Your answer must consist only of the lines from the start of the entries through the line that holds "Leitkegel [rosa]", copied exactly, with no pictures.
*** Opening of DATA FOR THIS TASK ***
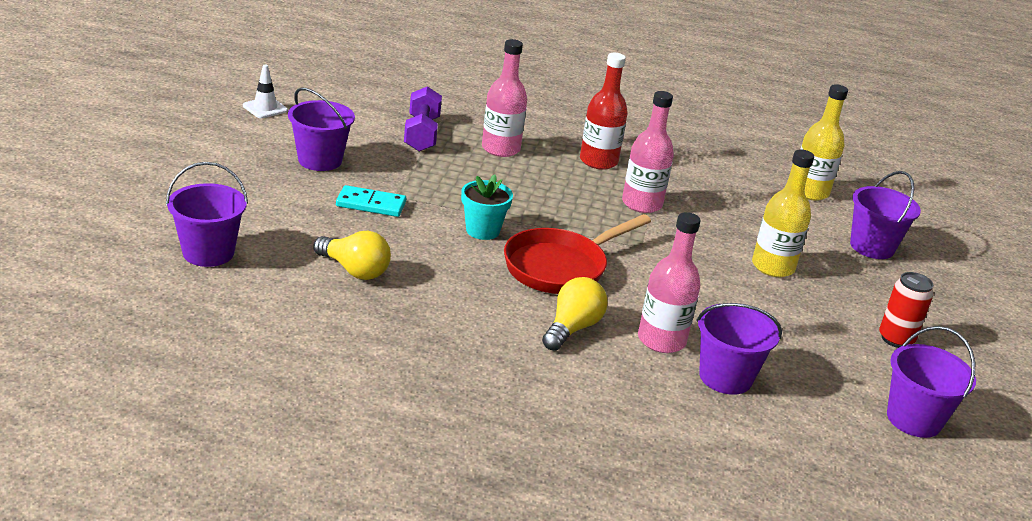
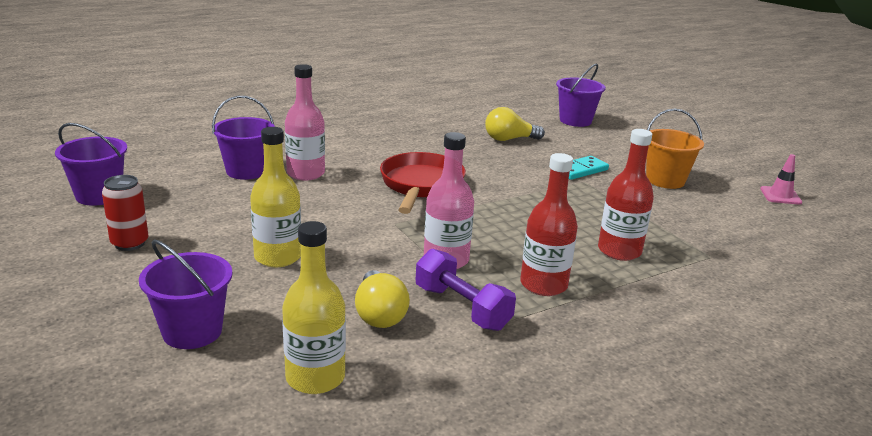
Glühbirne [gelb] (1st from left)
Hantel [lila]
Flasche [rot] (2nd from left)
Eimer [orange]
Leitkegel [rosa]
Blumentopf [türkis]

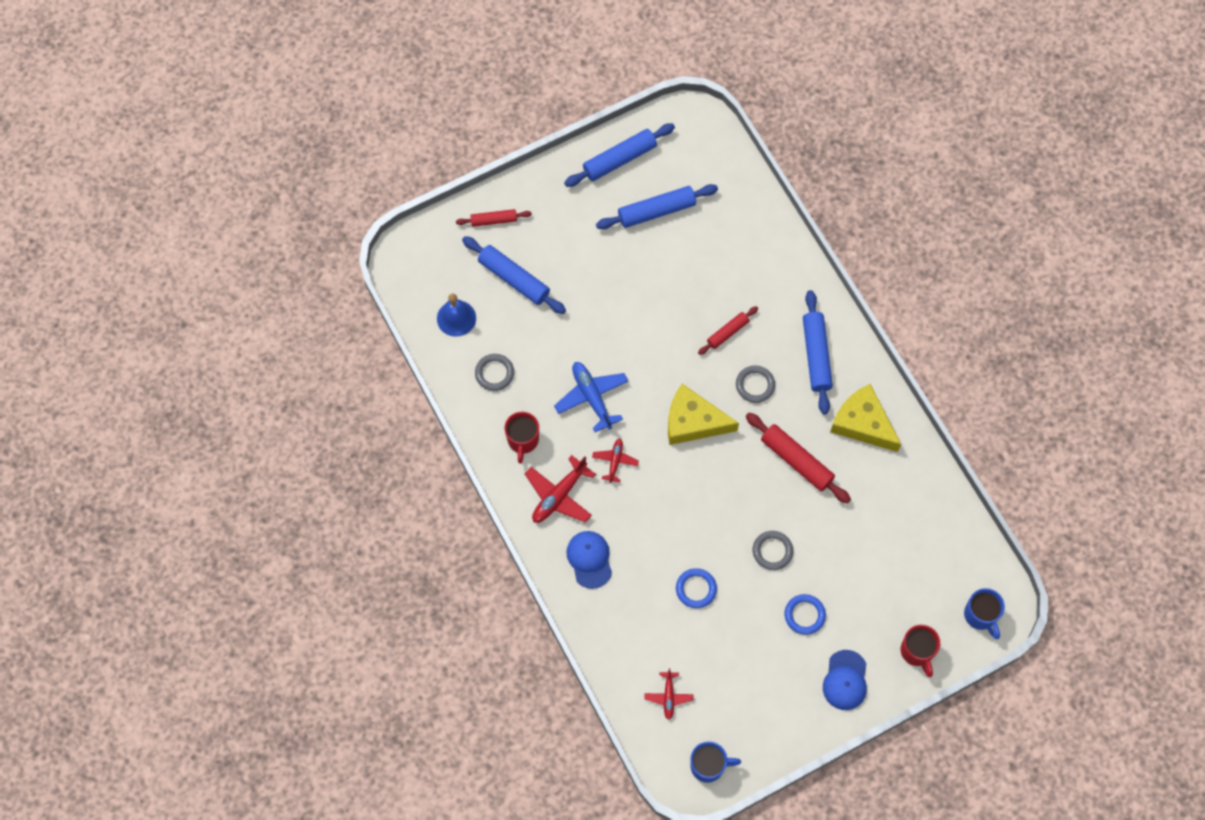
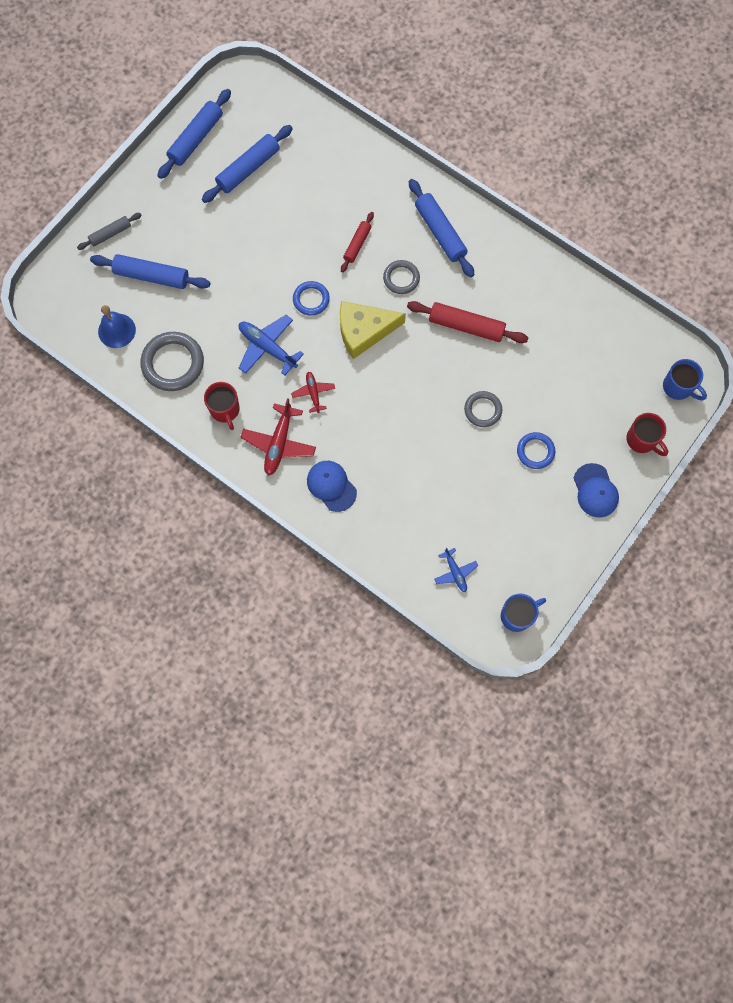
Nudelholz [grau]
Ring [grau] (1st from left)
Ring [blau] (1st from left)
Flugzeug [blau] (2nd from left)
Käse [gelb] (2nd from left in the first image)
*** Close of DATA FOR THIS TASK ***
EXERCISE OUTPUT =>
Glühbirne [gelb] (1st from left)
Hantel [lila]
Flasche [rot] (2nd from left)
Eimer [orange]
Leitkegel [rosa]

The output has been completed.